WHAT TO DO
Output only the stretch of the listing that starts at the line containing "pink marker: 9 -> 7" and ends at the line containing "yellow key: 5 -> 7", reproduced exactly with both ends.

AVAILABLE RECORDS

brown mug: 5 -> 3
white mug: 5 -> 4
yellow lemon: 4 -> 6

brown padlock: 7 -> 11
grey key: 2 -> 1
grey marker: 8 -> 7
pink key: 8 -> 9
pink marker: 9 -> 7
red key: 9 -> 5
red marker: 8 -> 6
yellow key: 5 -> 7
* * *
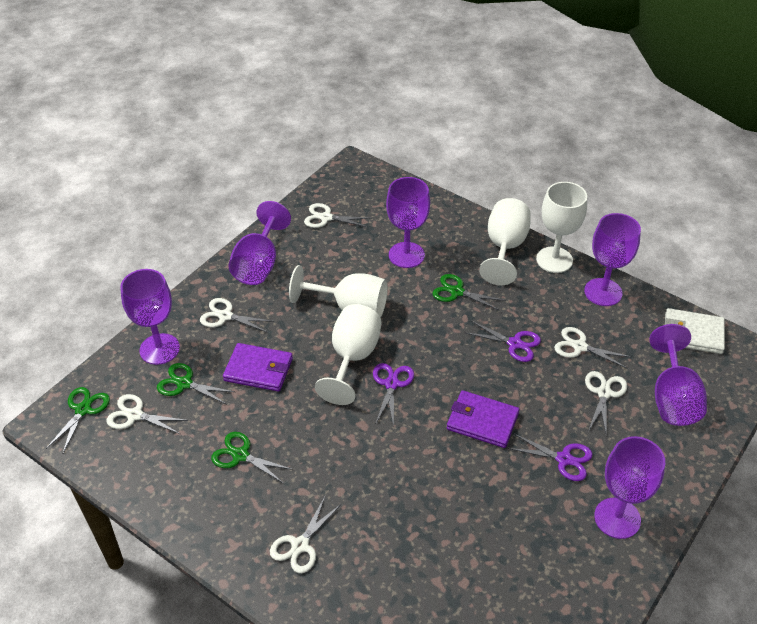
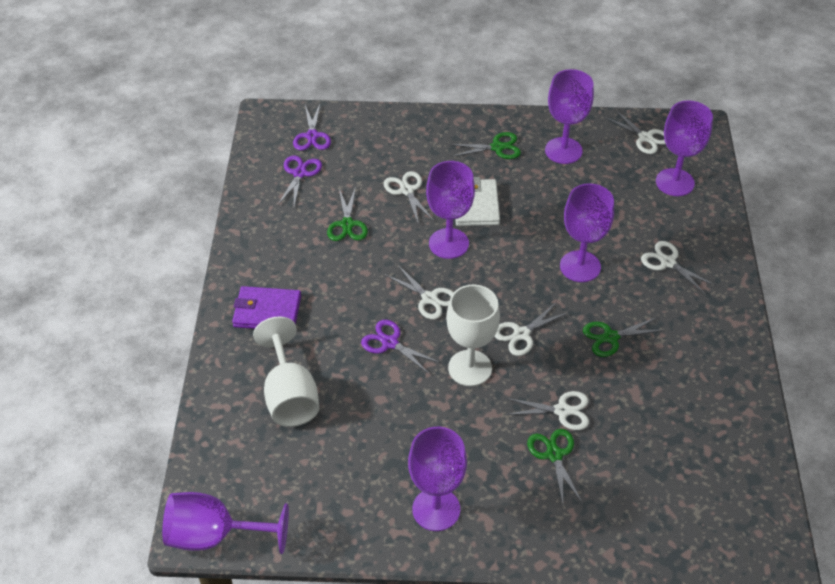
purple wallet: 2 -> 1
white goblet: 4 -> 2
* * *
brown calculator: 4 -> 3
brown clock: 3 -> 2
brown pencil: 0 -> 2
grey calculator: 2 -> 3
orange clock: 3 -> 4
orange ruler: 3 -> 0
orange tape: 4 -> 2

RESPONSE
pink marker: 9 -> 7
red key: 9 -> 5
red marker: 8 -> 6
yellow key: 5 -> 7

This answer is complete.